Supplied records:
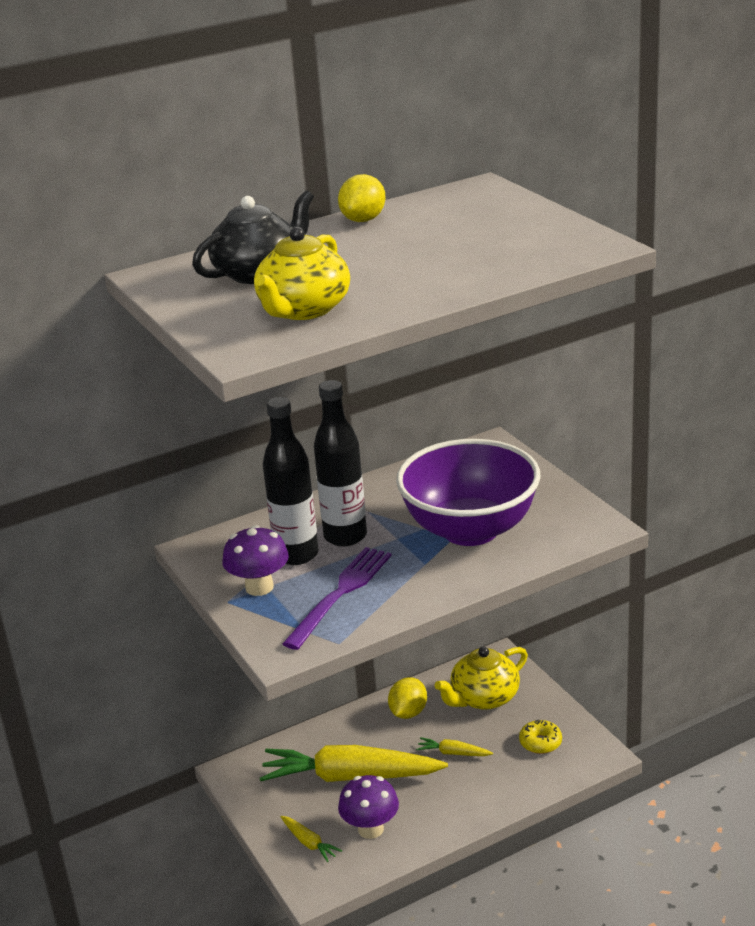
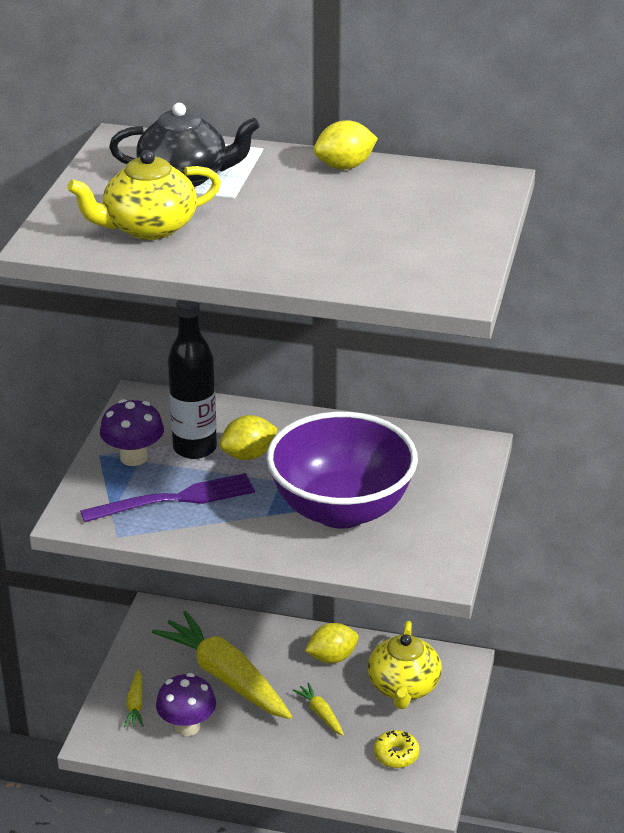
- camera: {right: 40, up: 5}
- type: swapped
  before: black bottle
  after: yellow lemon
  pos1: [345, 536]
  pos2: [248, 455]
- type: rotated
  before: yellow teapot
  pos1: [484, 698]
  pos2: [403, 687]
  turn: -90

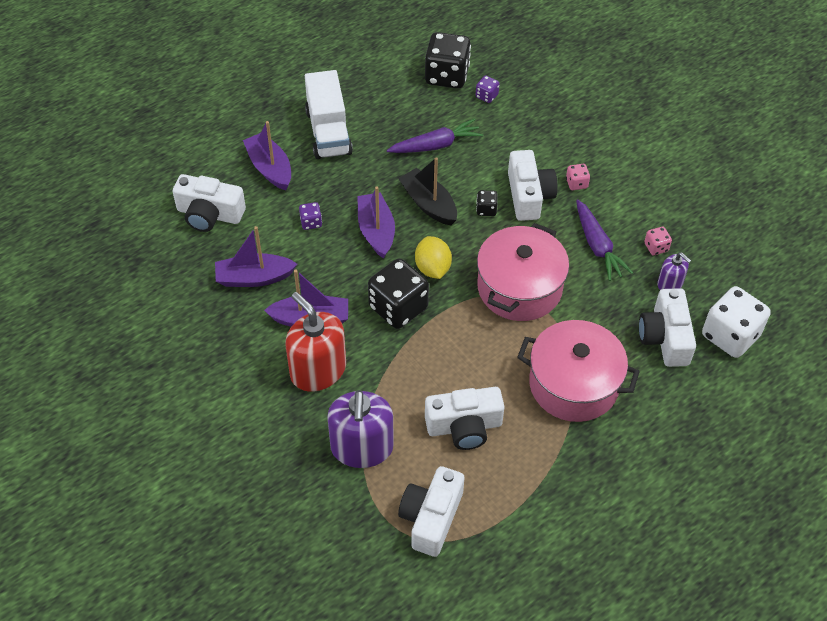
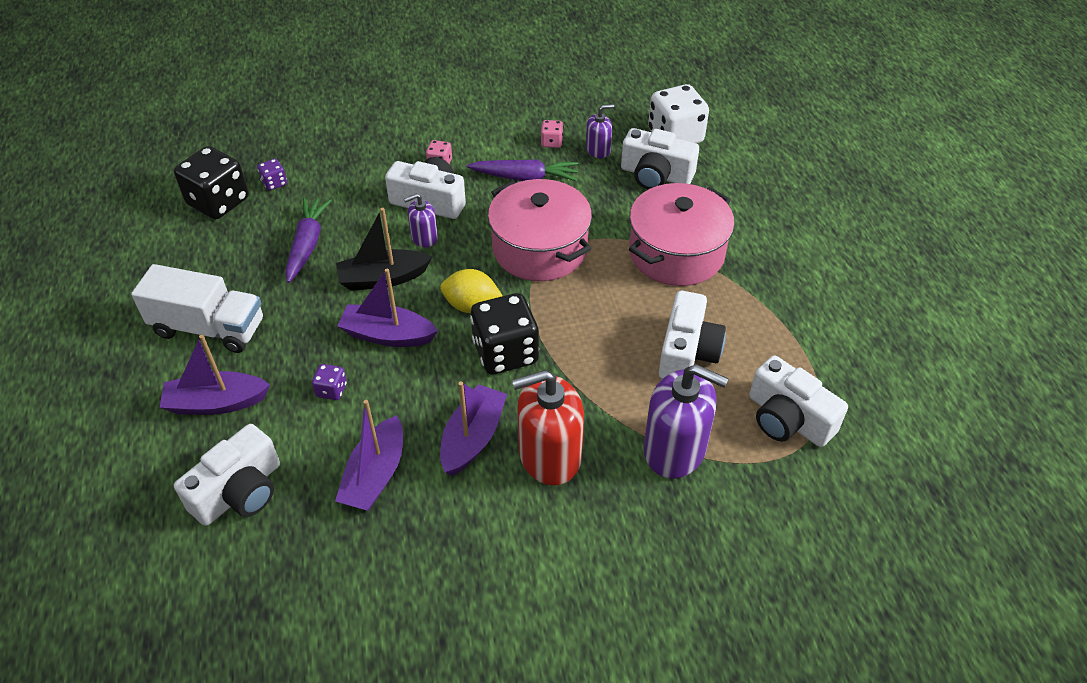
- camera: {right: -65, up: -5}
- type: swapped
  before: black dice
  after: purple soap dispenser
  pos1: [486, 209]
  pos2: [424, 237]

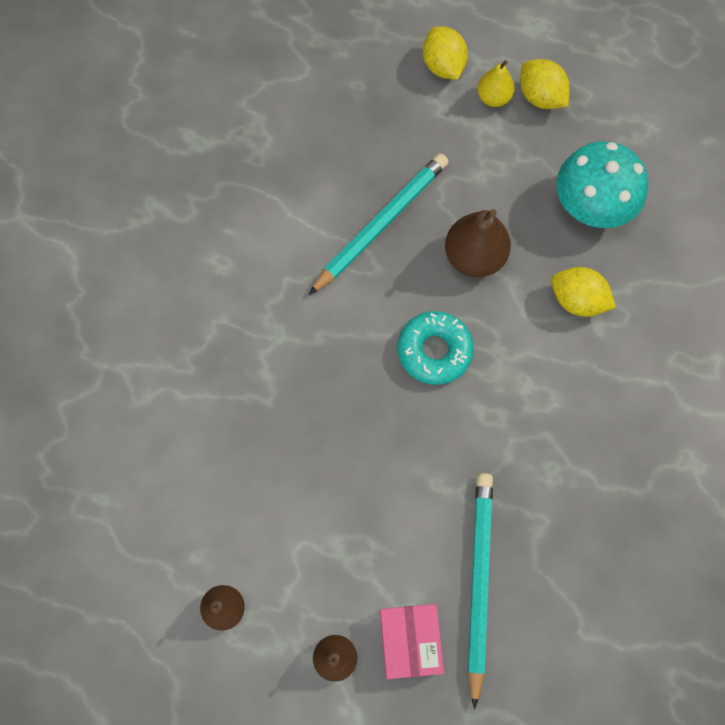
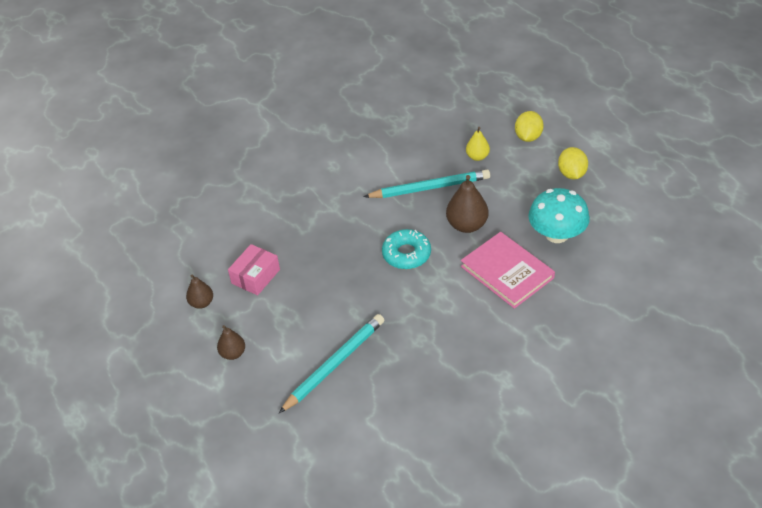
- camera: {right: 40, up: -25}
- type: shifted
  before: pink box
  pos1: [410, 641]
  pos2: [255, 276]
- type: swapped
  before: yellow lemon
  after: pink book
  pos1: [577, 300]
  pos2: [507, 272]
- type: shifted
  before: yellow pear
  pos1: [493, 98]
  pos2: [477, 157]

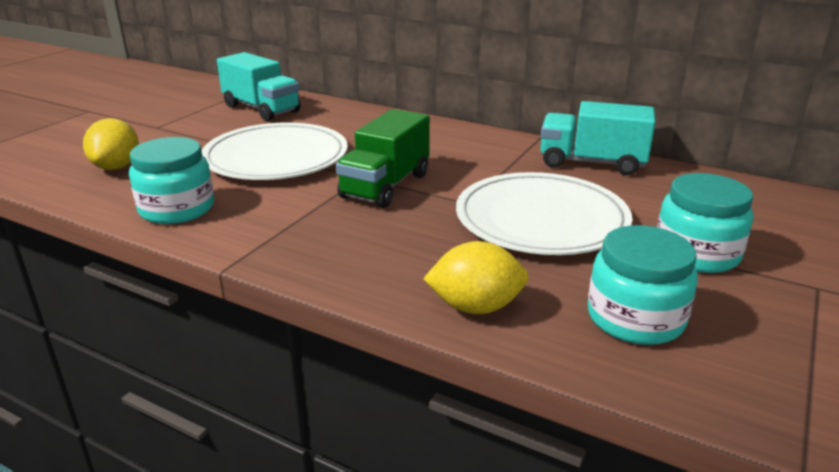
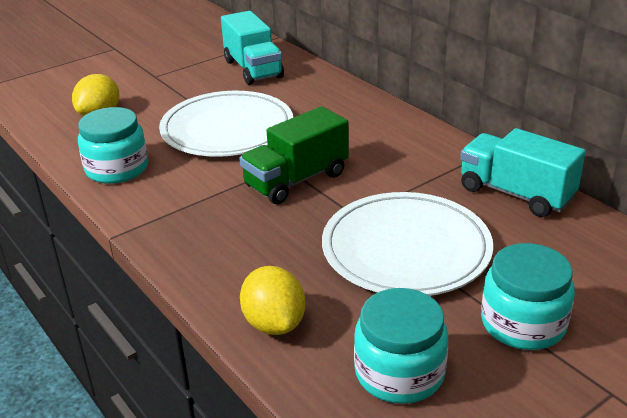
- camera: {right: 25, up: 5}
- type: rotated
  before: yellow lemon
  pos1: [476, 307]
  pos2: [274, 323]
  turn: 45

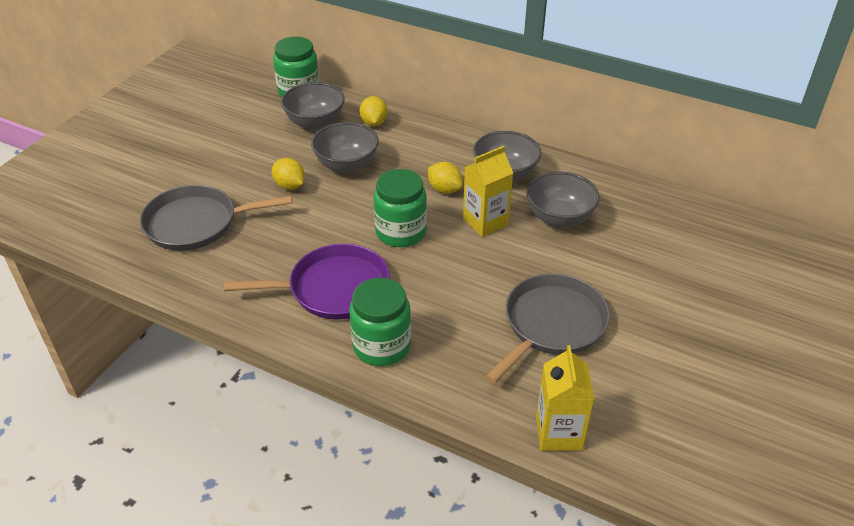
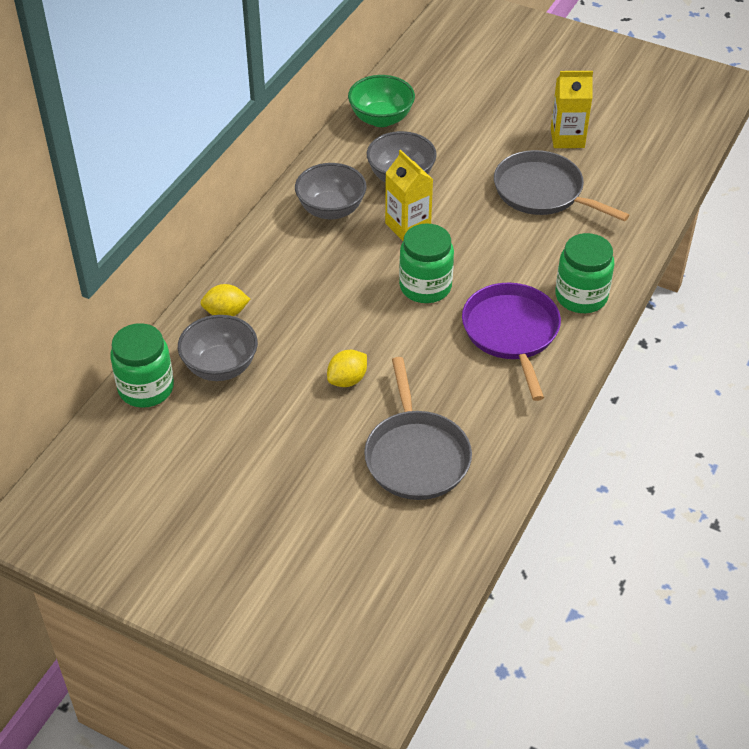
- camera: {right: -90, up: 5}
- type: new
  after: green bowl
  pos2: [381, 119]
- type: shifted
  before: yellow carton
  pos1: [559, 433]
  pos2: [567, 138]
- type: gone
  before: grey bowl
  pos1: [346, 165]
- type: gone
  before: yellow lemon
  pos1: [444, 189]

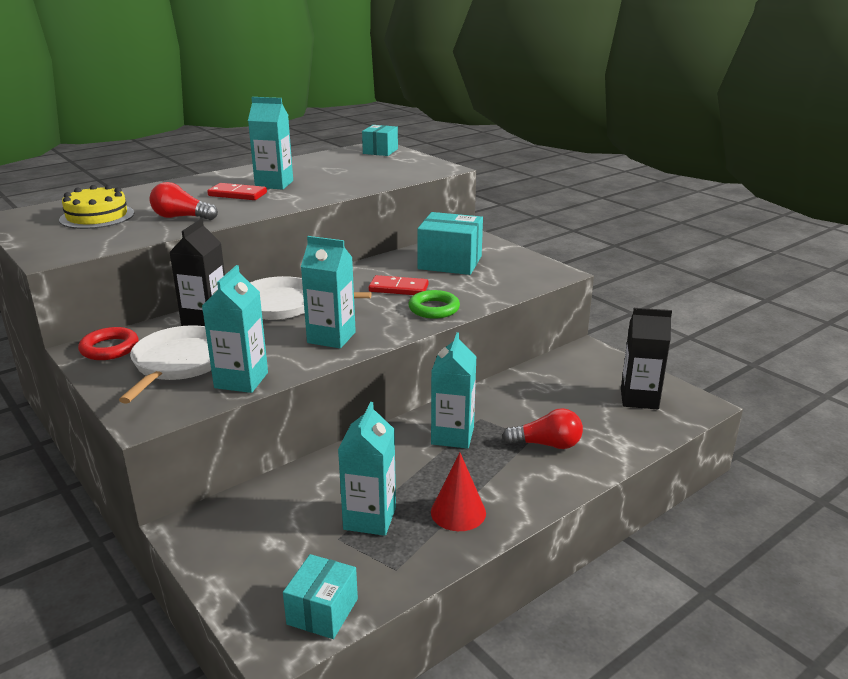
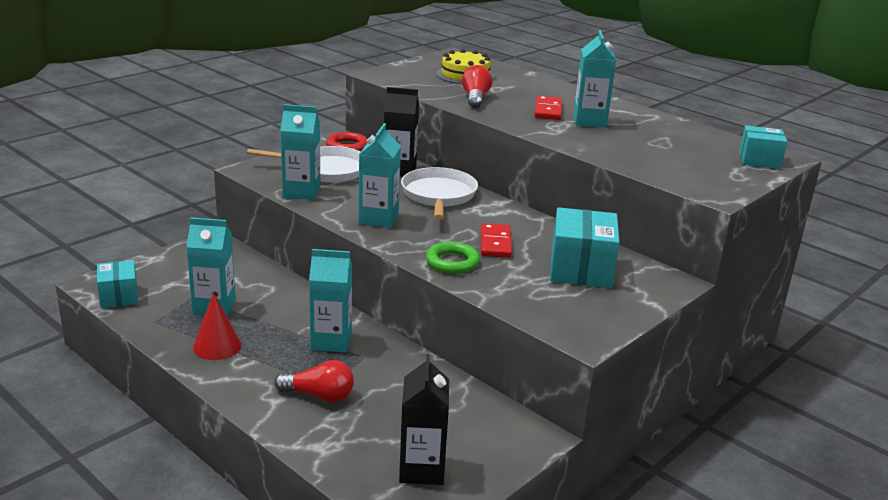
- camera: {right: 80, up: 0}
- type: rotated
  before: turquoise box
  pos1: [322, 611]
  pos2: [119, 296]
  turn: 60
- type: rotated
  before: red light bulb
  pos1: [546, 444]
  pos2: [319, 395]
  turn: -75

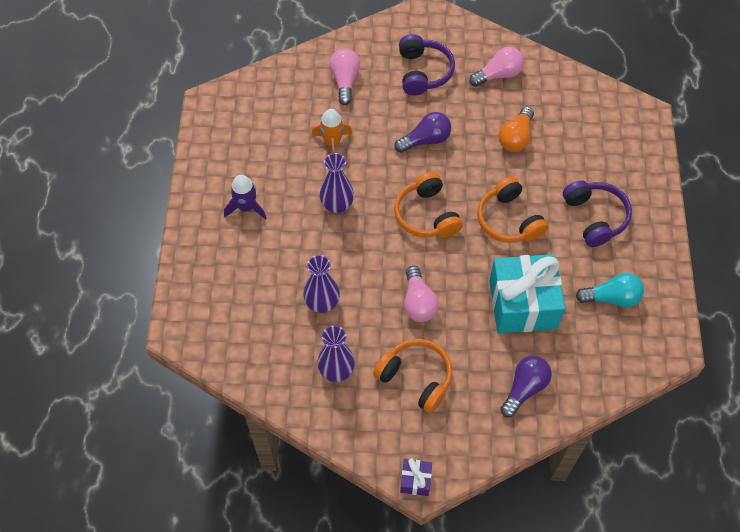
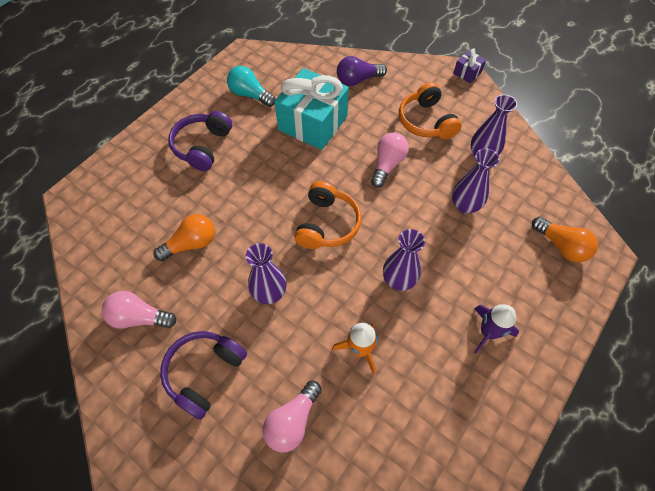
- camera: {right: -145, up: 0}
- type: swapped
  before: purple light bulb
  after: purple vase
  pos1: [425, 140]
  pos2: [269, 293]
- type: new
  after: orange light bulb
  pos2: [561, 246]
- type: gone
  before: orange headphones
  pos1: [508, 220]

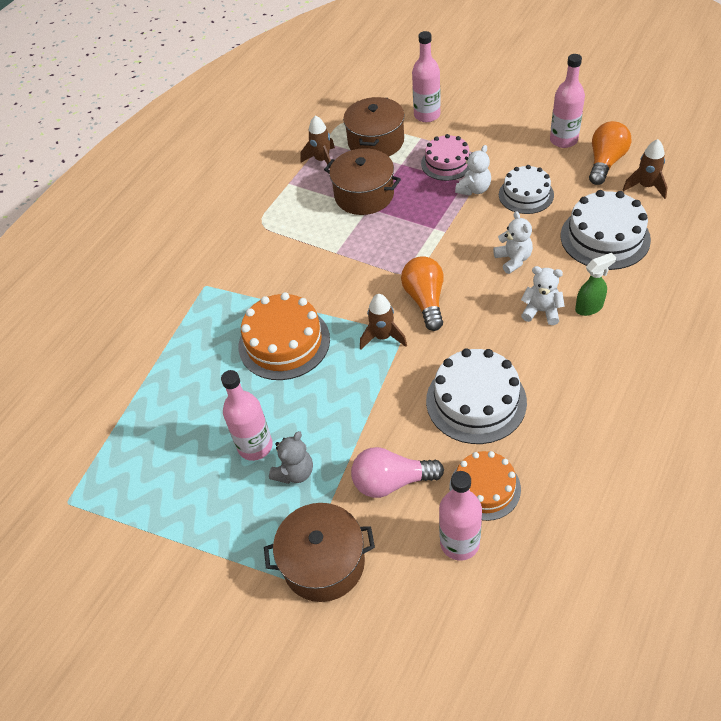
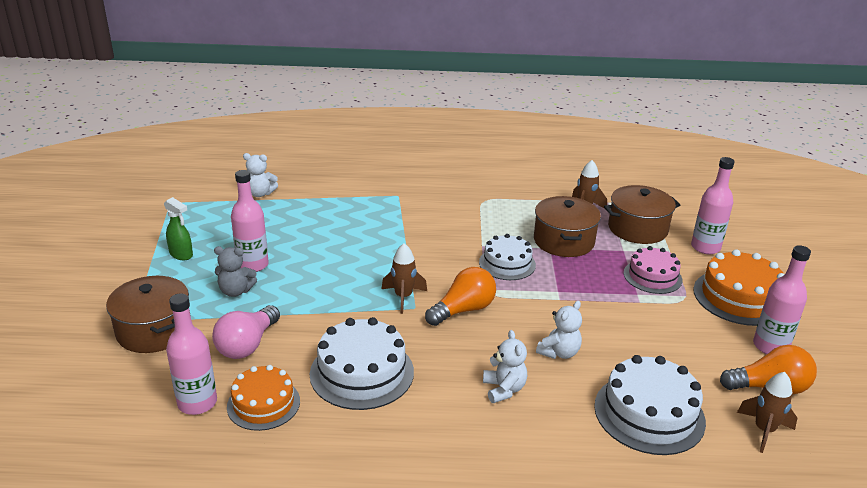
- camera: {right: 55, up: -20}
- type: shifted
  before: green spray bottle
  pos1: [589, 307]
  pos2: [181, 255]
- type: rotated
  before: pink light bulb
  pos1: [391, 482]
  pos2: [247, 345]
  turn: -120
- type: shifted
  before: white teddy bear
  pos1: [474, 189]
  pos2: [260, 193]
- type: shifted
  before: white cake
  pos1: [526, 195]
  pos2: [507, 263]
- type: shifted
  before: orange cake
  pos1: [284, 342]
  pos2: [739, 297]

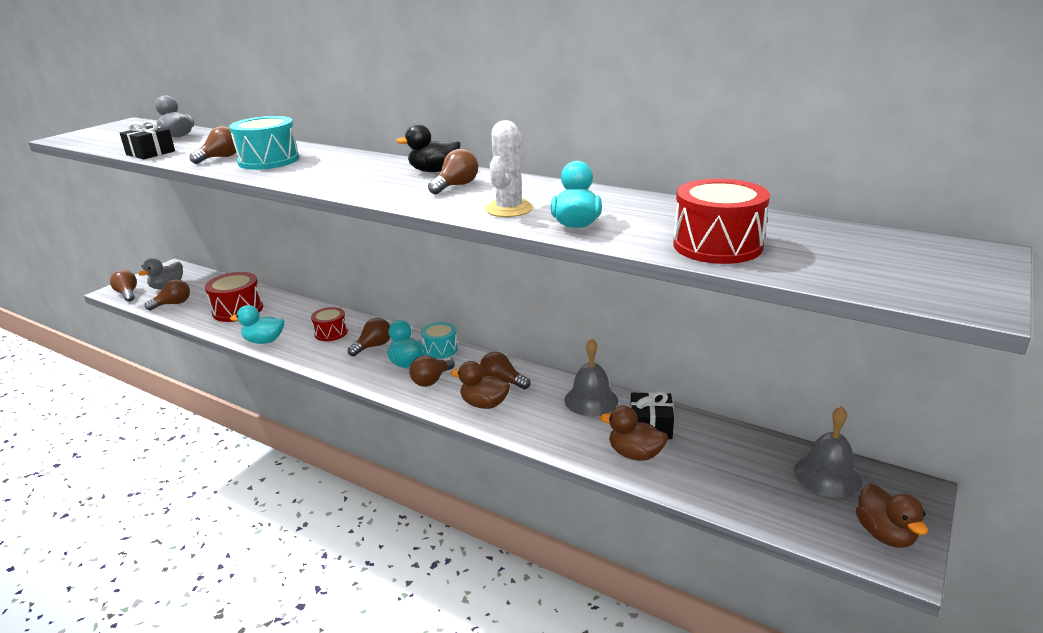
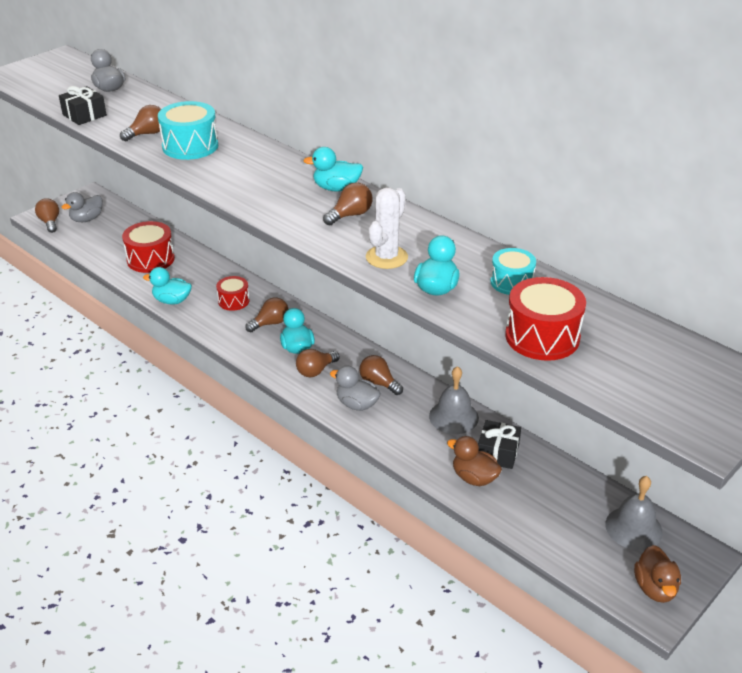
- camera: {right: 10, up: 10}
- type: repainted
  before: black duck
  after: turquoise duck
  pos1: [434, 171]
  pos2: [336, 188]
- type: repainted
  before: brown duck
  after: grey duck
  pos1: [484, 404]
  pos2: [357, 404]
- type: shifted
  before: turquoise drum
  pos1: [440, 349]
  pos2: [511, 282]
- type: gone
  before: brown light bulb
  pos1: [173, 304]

About this exercise: Only the lines from the first line of the data above through the line with "pos2: [403, 687]" should appear in the answer, retyped exactly, with every picture left out.

Answer space:
- camera: {right: 40, up: 5}
- type: swapped
  before: black bottle
  after: yellow lemon
  pos1: [345, 536]
  pos2: [248, 455]
- type: rotated
  before: yellow teapot
  pos1: [484, 698]
  pos2: [403, 687]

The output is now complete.